*What you have to do*: Return each of the entries below precisely, with no pictures in the result.

Difference listings
+ + + +

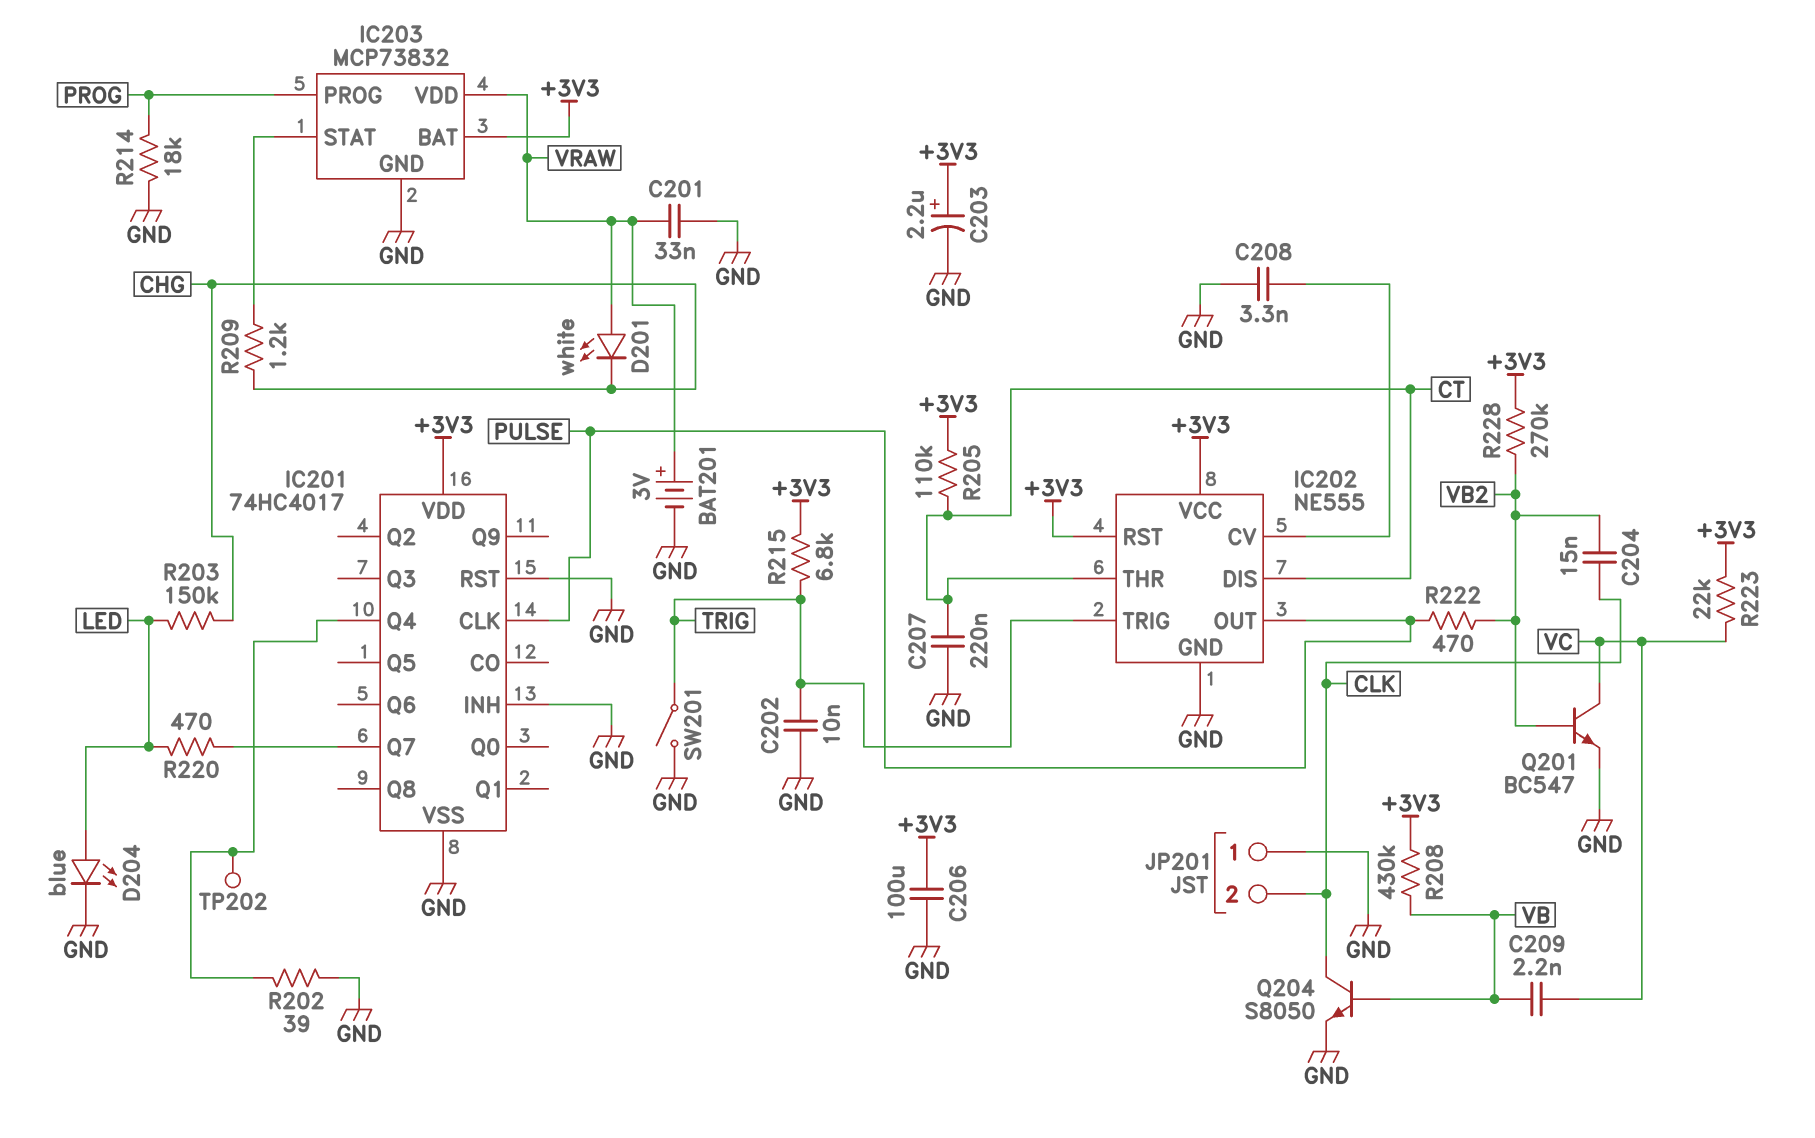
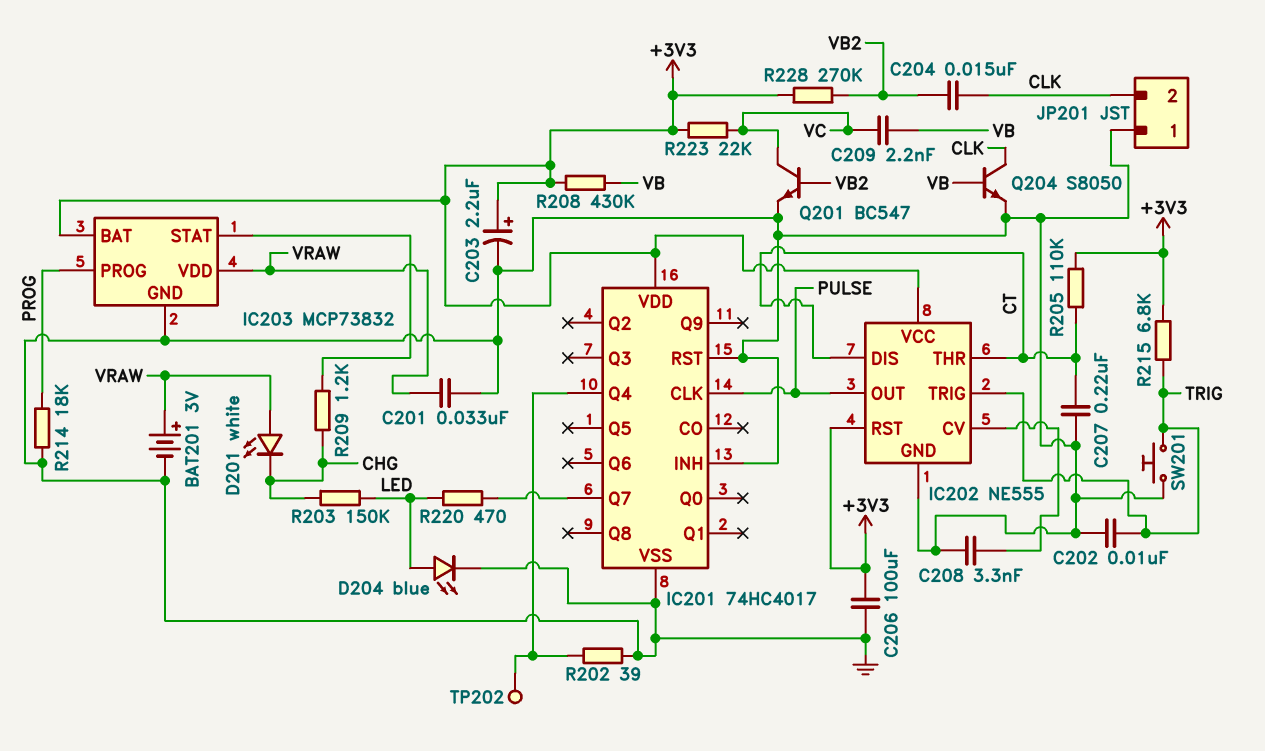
R222: 470 (PULSE, VB2) -> none
SW201: switch (GND, TRIG) -> button (GND, TRIG)

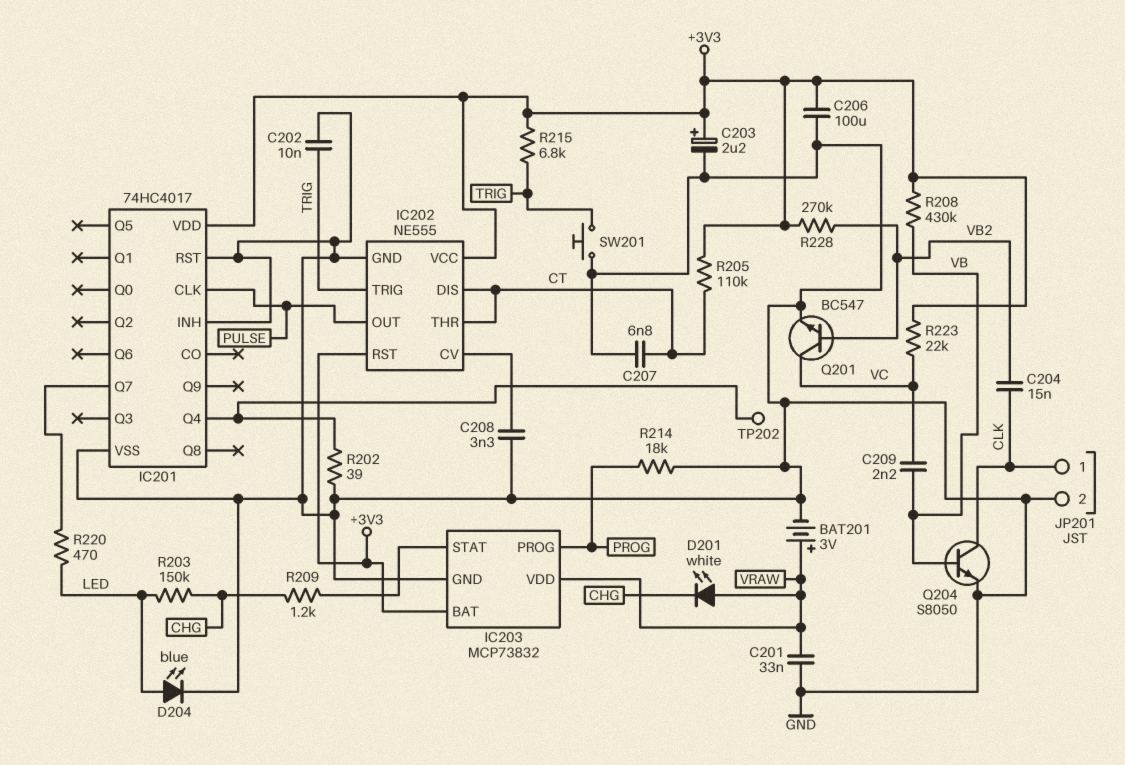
C207: 220nF (CT, GND) -> 6.8nF (CT, GND)
JP201 pin 1: GND -> CLK
JP201 pin 2: CLK -> GND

+ + + +

*The completed task*:
R222: 470 (PULSE, VB2) -> none
SW201: switch (GND, TRIG) -> button (GND, TRIG)

C207: 220nF (CT, GND) -> 6.8nF (CT, GND)
JP201 pin 1: GND -> CLK
JP201 pin 2: CLK -> GND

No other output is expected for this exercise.